## Problem statement
The required output is the line that contains "R205: 68k (AGND, N_11) -> none" plus every line after it in the listing below, copied exactly as it appears.

## Extracted entries
──────
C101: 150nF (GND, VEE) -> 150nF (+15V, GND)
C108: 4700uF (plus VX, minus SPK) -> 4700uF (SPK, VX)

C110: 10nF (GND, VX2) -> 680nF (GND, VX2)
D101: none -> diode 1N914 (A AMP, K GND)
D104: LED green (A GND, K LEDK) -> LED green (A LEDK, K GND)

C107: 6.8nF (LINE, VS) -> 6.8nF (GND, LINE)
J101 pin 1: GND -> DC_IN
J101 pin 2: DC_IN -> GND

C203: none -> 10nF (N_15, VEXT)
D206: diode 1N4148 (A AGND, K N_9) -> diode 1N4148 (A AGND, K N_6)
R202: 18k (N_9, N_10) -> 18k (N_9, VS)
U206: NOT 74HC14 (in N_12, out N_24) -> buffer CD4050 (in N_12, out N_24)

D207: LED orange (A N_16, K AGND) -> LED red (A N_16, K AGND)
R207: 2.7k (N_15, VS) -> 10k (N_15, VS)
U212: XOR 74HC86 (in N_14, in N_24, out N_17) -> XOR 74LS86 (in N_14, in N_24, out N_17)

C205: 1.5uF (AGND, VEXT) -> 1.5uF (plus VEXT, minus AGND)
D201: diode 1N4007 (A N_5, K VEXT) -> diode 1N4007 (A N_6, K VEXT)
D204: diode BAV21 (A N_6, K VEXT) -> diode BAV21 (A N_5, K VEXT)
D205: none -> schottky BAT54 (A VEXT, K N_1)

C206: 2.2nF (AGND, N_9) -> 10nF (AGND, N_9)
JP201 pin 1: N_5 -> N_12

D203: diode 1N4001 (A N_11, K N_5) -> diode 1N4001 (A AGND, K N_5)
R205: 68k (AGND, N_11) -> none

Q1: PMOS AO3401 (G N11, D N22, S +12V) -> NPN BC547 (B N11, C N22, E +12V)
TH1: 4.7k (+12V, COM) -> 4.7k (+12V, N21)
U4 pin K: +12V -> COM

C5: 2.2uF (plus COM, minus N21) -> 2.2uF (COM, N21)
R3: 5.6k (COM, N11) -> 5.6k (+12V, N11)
──────
## Result of the exercise
R205: 68k (AGND, N_11) -> none

Q1: PMOS AO3401 (G N11, D N22, S +12V) -> NPN BC547 (B N11, C N22, E +12V)
TH1: 4.7k (+12V, COM) -> 4.7k (+12V, N21)
U4 pin K: +12V -> COM

C5: 2.2uF (plus COM, minus N21) -> 2.2uF (COM, N21)
R3: 5.6k (COM, N11) -> 5.6k (+12V, N11)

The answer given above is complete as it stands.